**TASK BRIEF**
Set down all of the entries word for word, omitting the images they contain.
+++ SUPPLIED DATA +++
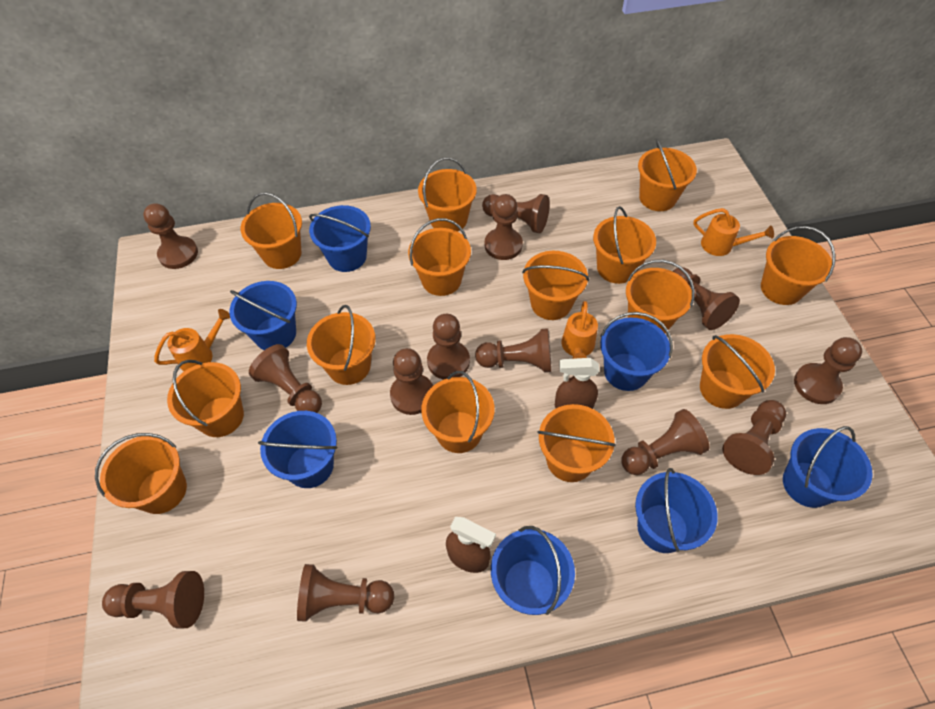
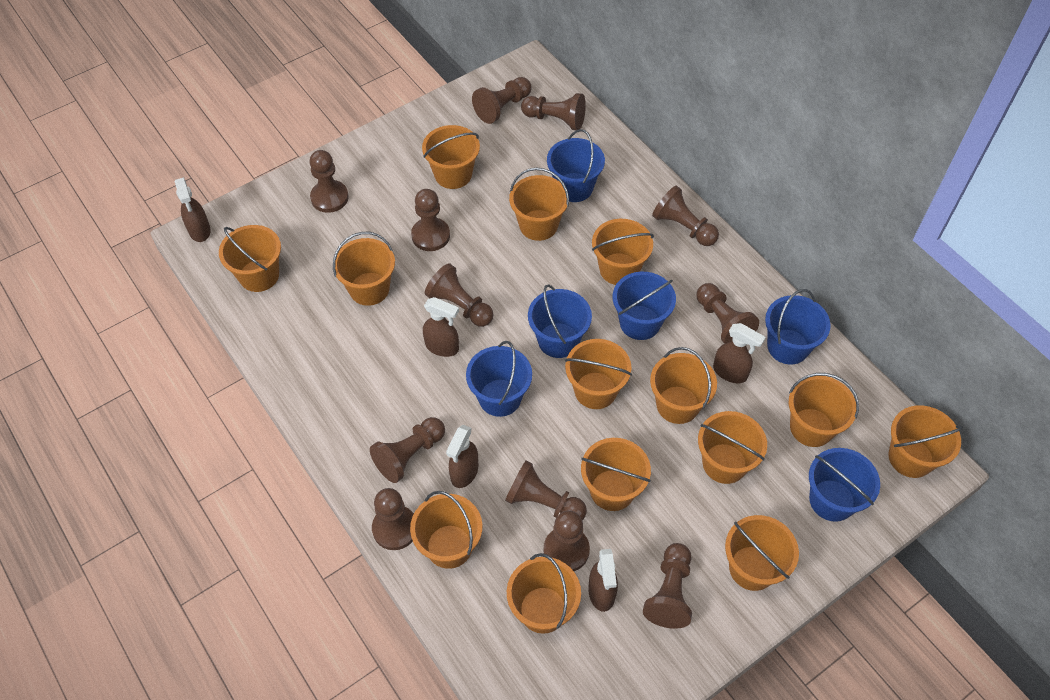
blue bucket: 7 -> 6
brown pawn: 13 -> 12
brown spray bottle: 2 -> 5
orange watering can: 3 -> 0

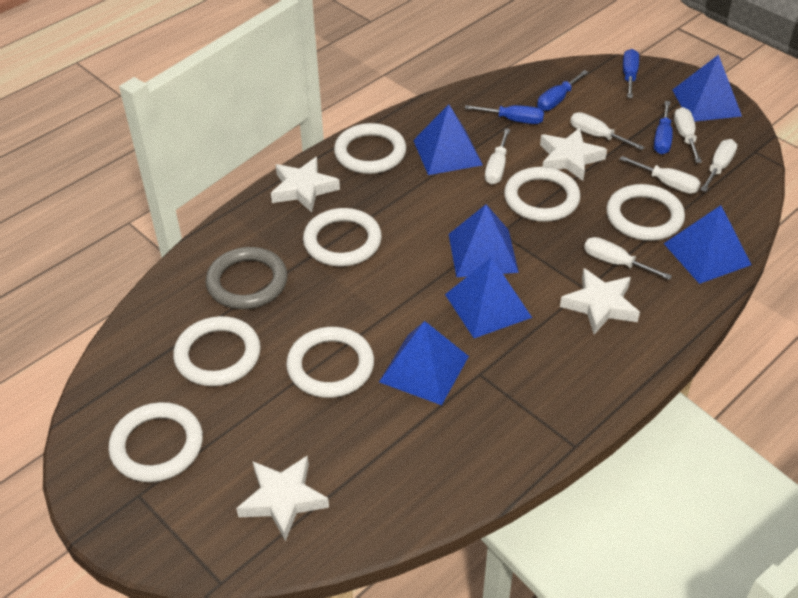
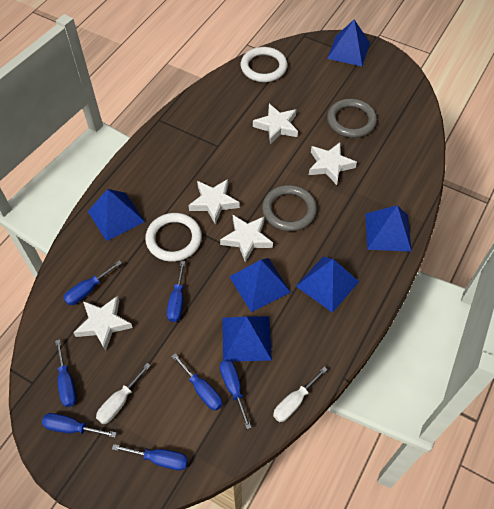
blue screwdriver: 4 -> 7
grey ring: 1 -> 2
white ring: 7 -> 2
white screwdriver: 6 -> 2
white star: 4 -> 5

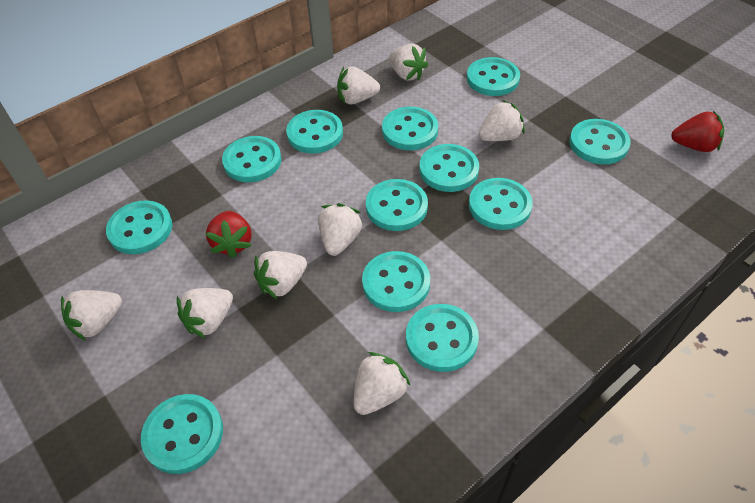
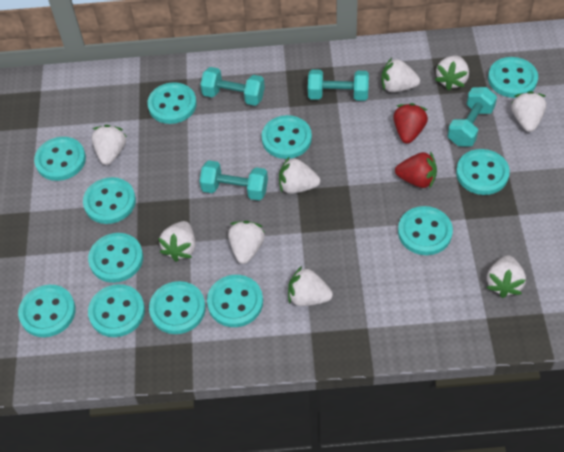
turquoise dumbbell: 0 -> 4
white strawberry: 8 -> 9

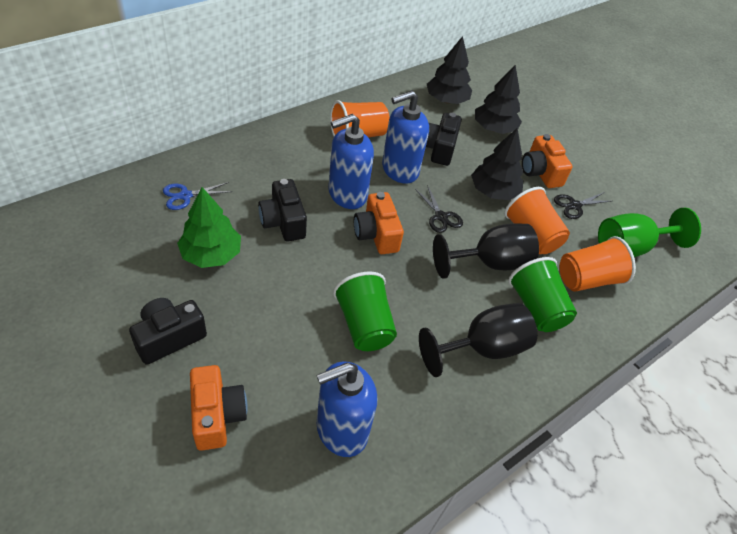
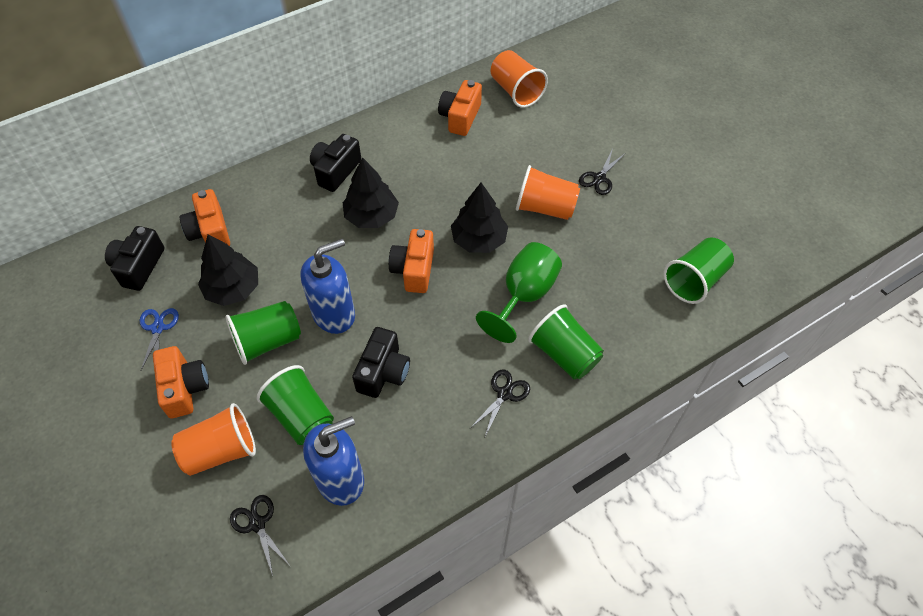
black goblet: 2 -> 0
black scissors: 2 -> 3
blue soap dispenser: 3 -> 2
green cup: 2 -> 4
green tree: 1 -> 0
orange camera: 3 -> 4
+++
**REPLY TO THE EXERCISE**
blue bucket: 7 -> 6
brown pawn: 13 -> 12
brown spray bottle: 2 -> 5
orange watering can: 3 -> 0

blue screwdriver: 4 -> 7
grey ring: 1 -> 2
white ring: 7 -> 2
white screwdriver: 6 -> 2
white star: 4 -> 5

turquoise dumbbell: 0 -> 4
white strawberry: 8 -> 9

black goblet: 2 -> 0
black scissors: 2 -> 3
blue soap dispenser: 3 -> 2
green cup: 2 -> 4
green tree: 1 -> 0
orange camera: 3 -> 4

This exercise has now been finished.